Given exercise — Count how many lines in the data below contain the string "kern". Reply with only that number.

Records for the exercise —
===
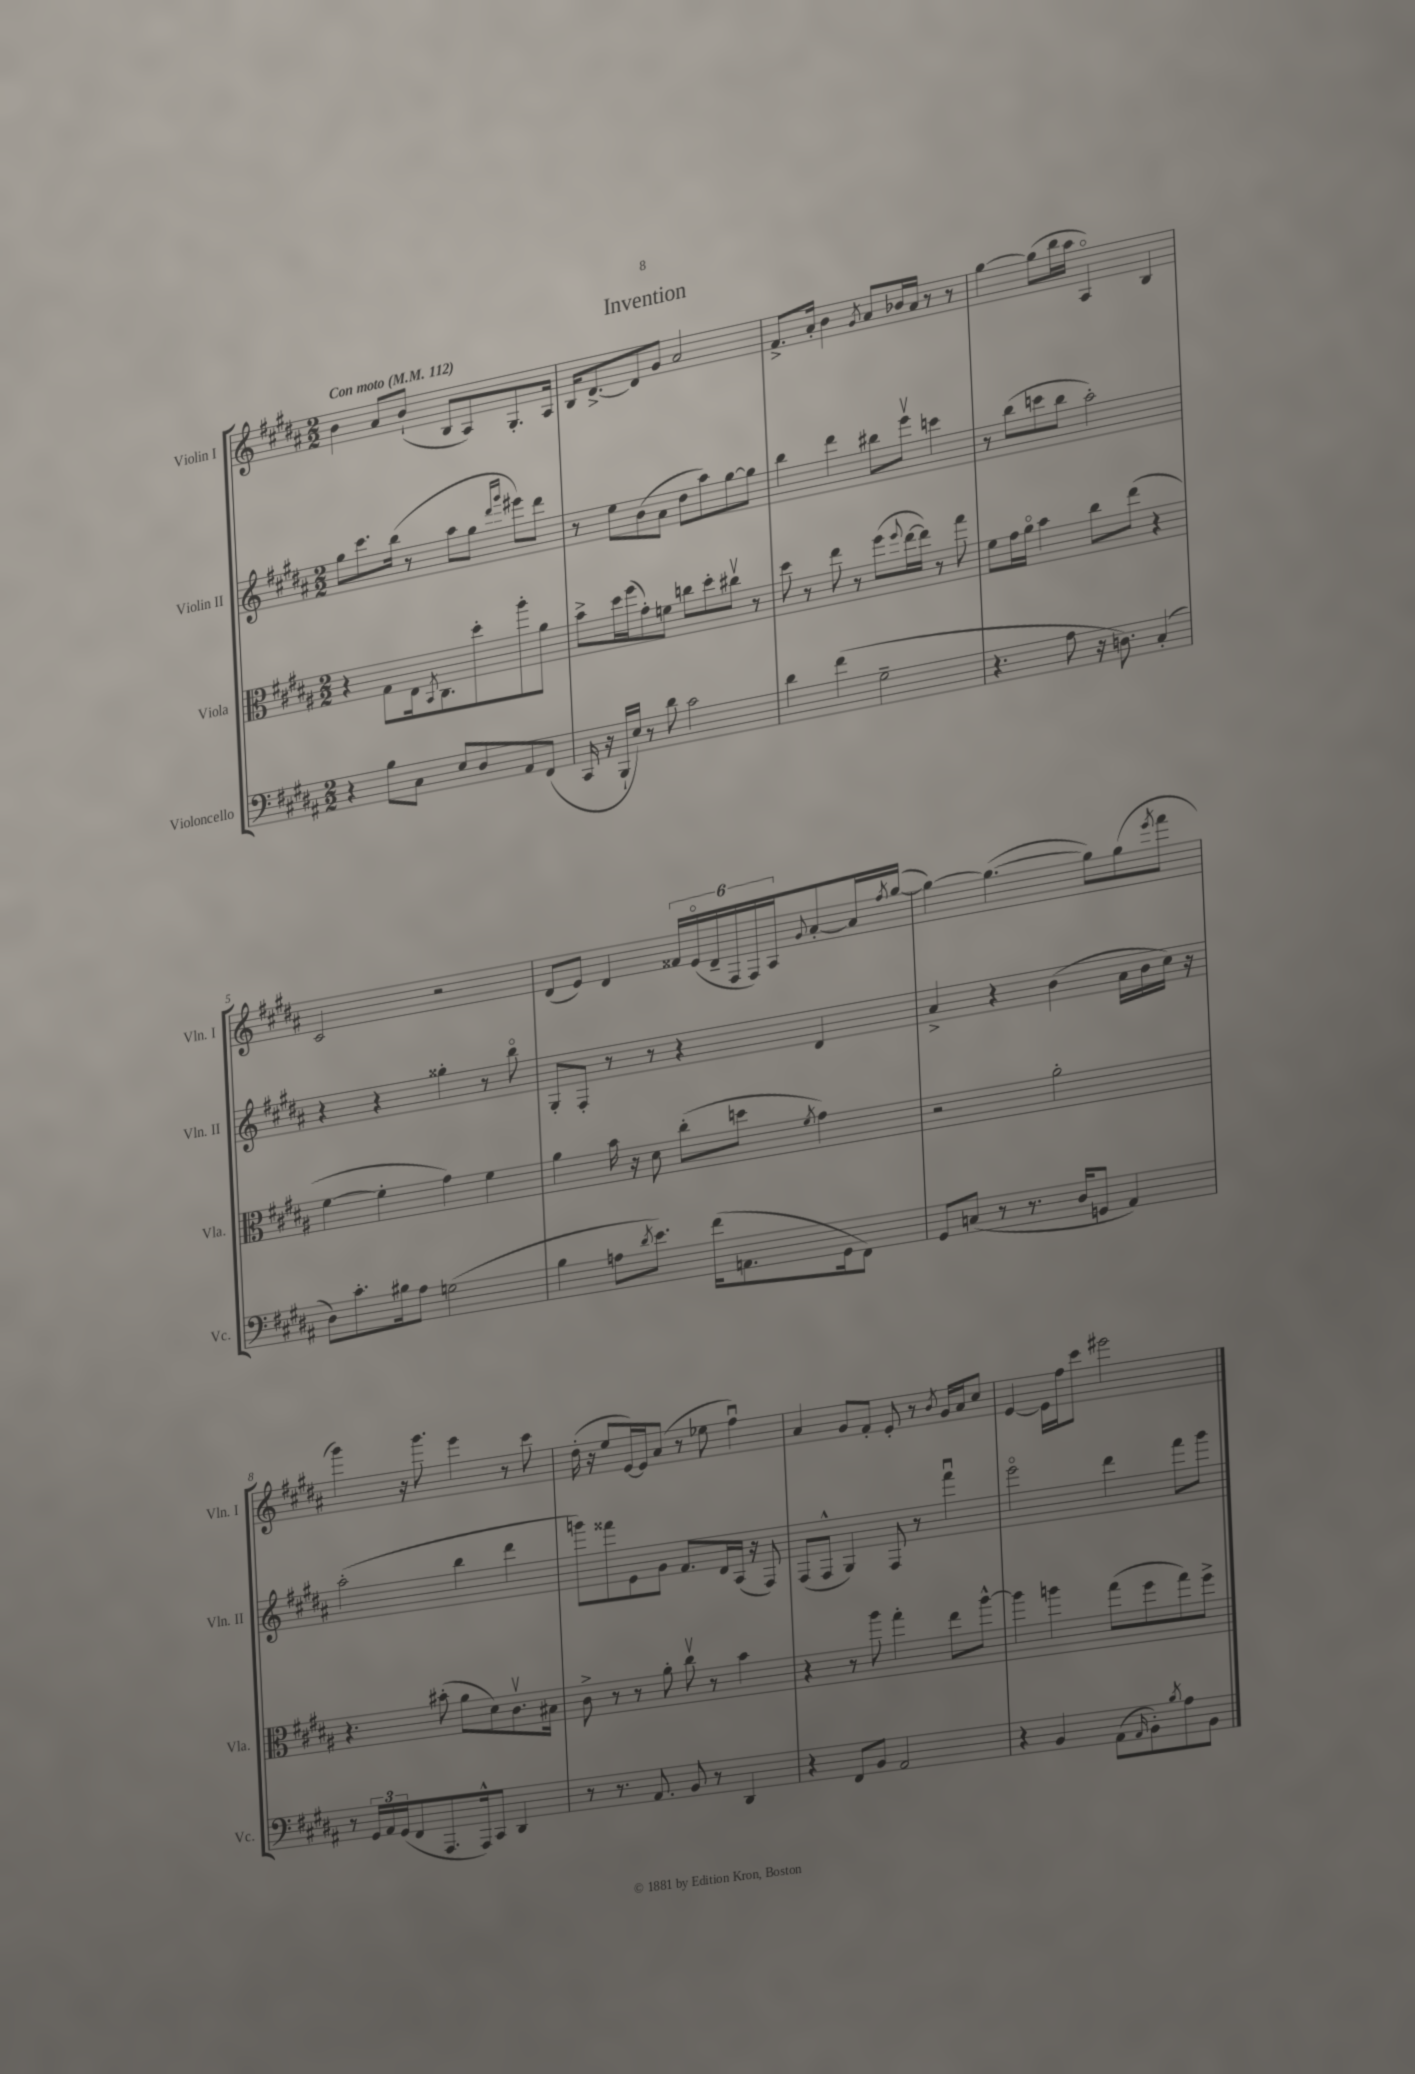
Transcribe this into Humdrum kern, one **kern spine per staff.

**kern	**kern	**kern	**kern
*staff4	*staff3	*staff2	*staff1
*clefF4	*clefC3	*clefG2	*clefG2
*k[f#c#g#d#a#]	*k[f#c#g#d#a#]	*k[f#c#g#d#a#]	*k[f#c#g#d#a#]
*M2/2	*M2/2	*M2/2	*M2/2
*MM112	*MM112	*MM112	*MM112
4r	4r	8gg#	4b
.	.	8.ccc#	.
8B	8G#	.	8a#
.	.	(16bb	.
8C#	16E	8r	(8b`
.	8qBB	.	.
.	8.C#	.	.
8E	.	8aa#	8B
8D#	8dd#'	8gg#	8A#)
.	.	16qqddd#	.
.	.	16qqggg#	.
8AA#	8aa#'	8eee#)	8.G#'
(8FF#	8a#	8ddd#	.
.	.	.	16A#
=	=	=	=
16CC#	8b^	8r	16B
16r	.	.	[8.d#^
16BBB`	16dd#	8ee	.
16E)	(16ff#	.	.
8r	8g#')	(8b	8d#]
8d#	8f	8a#	8g#
2c#	8cc	8dd#	2a#
.	8dd#'	8aa#)	.
.	8cc#v	[8gg#	.
.	8r	8gg#]	.
=	=	=	=
4d#	8dd#	4bb	8.f#^
.	8r	.	.
.	.	.	16a#'
(4f#	8ee	4ddd#	4b
.	8r	.	.
.	.	.	8qg#
2G#~	(8ff#	8bb#	8a#
.	8qqff#	.	.
.	[16ee	8eeev	16b-
.	16ee])	.	16a#
.	8r	4ccc	8r
.	8gg#	.	8r
=	=	=	=
4.r	8f#	8r	[4gg#
.	16g#	(8bb	.
.	16a#o	.	.
.	4b	8ccc	(8gg#]
8A#	.	8bb	16bb
.	.	.	16aa#
16r	8cc#	2aa#')	4A#o)
8.D)	.	.	.
.	(8ee	.	.
(4C#'	4r	.	4B
=	=	=	=
8D#)	[4f#	4r	2c#
8.c#'	.	.	.
.	4f#']	4r	.
16B#	.	.	.
8A#	.	.	.
(2G	4g#)	4gg##'	2r
.	4f#	8r	.
.	.	8bbo	.
=	=	=	=
4B	4a#	8G#'	(8d#
.	.	8F#'	8e)
8A	16b	8r	4d#
.	16r	.	.
8qd#	.	.	.
8.e)	8d#	8r	.
.	(8cc#'	4r	24f##
.	.	.	(24eo
(16f#	.	.	.
.	.	.	24d#~
8.AA	8dd	.	24F#
.	.	.	24F#)
.	.	.	24A#
.	8qf#	.	8qqg#
.	4g#)	4d#	[8a#'
16GG#	.	.	.
8FF#)	.	.	16a#]
.	.	.	8qff#
.	.	.	([16gg#
=	=	=	=
8GG#	2r	4a#^	4gg#_)
(8C	.	.	.
8r	.	4r	(4.gg#_
8.r	.	.	.
.	2a#'	(4b	.
16D#	.	.	.
8GG	.	.	8gg#])
4AA#)	.	16a#	(8gg#
.	.	16b	.
.	.	.	8qeee
.	.	16cc#)	8fff#
.	.	16r	.
=	=	=	=
8r	4.r	(2aa#'	4ggg#)
24GG#	.	.	.
24AA#	.	.	.
(24GG#	.	.	.
8FF#	.	.	16r
.	.	.	8.ggg#
8.AAA#	(8b#'	.	.
.	8a#	4bb	4eee
16AAA#^^)	.	.	.
8CC#	8d#)	.	.
4DD#	8.c#v	4ddd#	8r
.	.	.	8ccc#
.	16B#	.	.
=	=	=	=
8r	8c#^	8ggg)	(16dd#'
.	.	.	16r
8.r	8r	8fff##	8ee
.	8r	8e	[16e)
8.AA#	.	.	16e]
.	8a#'	8g#	(8a#
8BB	8cc#v	8.f#	8r
8r	8r	.	8ee-
.	.	16d#	.
4DD#	4b	(16A#	4ff#u)
.	.	16r	.
.	.	8F#)	.
=	=	=	=
4r	4r	(8F#	4a#
.	.	8F#^^	.
8FF#	8r	4G#)	8g#
8BB	8aa#	.	8f#'
2AA#	4gg#'	8F#	8e'
.	.	8r	8r
.	.	.	8qb
.	8ee	4fff#u	16g#
.	.	.	16a#
.	[8aa#^^	.	8cc#
=	=	=	=
4r	4aa#]	2eeeo	[4e
4BB	4aa	.	16e]
.	.	.	16ff#
.	.	.	8ccc#
(8AA#	(8gg#	4ddd#	2eee#
16qqAA#	.	.	.
8BB')	8ff#	.	.
8qB	.	.	.
8A#	8gg#)	8fff#	.
8BB	8ff#^	8ggg#	.
==	==	==	==
*-	*-	*-	*-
===
Solution — 2